Task details
Search the records for the word "SONAR" and copy each line in which it appears.

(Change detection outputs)
..............................

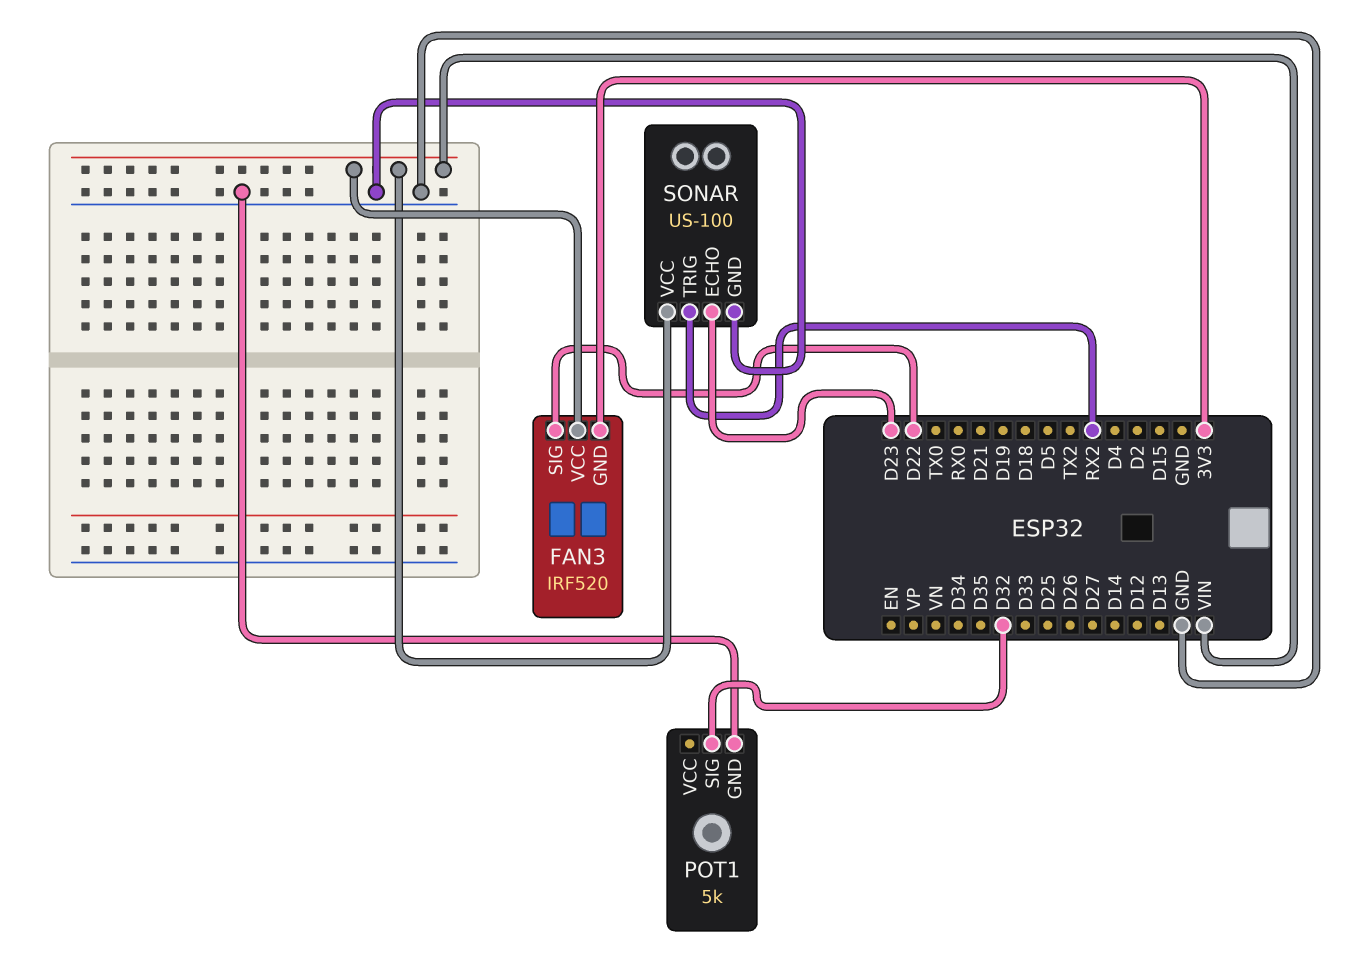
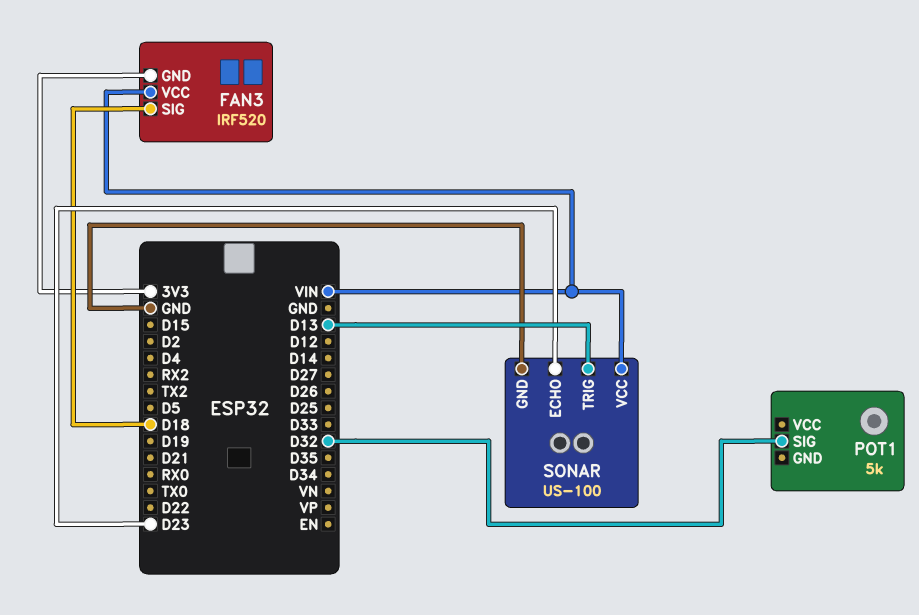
FAN3 pin SIG: D22 -> D18
POT1 pin GND: GND -> none
SONAR pin TRIG: RX2 -> D13

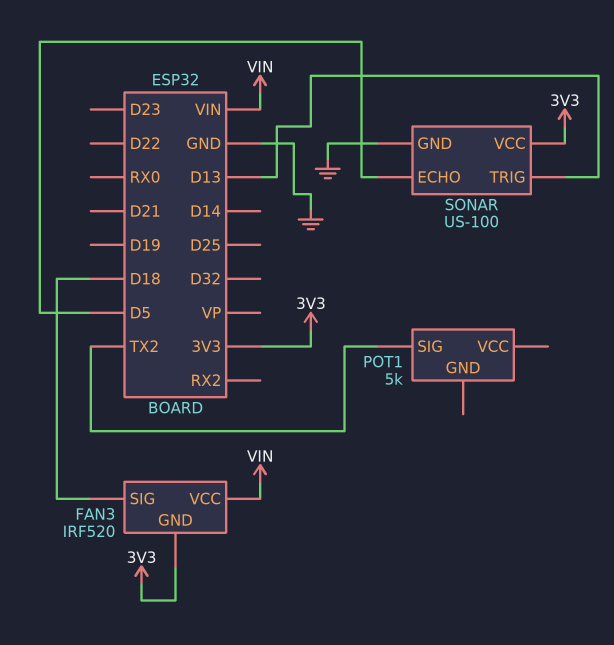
POT1 pin SIG: D32 -> TX2
SONAR pin ECHO: D23 -> D5
SONAR pin VCC: VIN -> 3V3

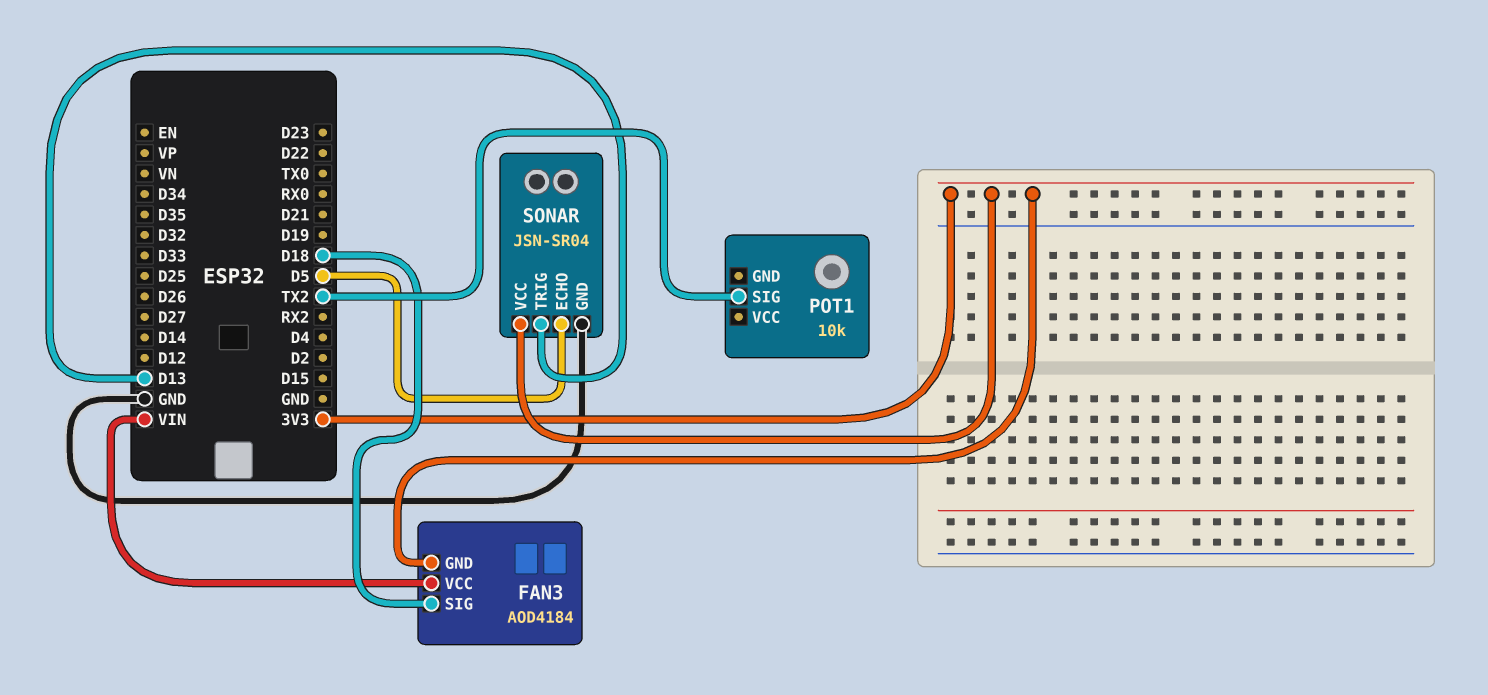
FAN3: IRF520 -> AOD4184
POT1: 5k -> 10k
SONAR: US-100 -> JSN-SR04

..............................

Answer box
SONAR pin TRIG: RX2 -> D13
SONAR pin ECHO: D23 -> D5
SONAR pin VCC: VIN -> 3V3
SONAR: US-100 -> JSN-SR04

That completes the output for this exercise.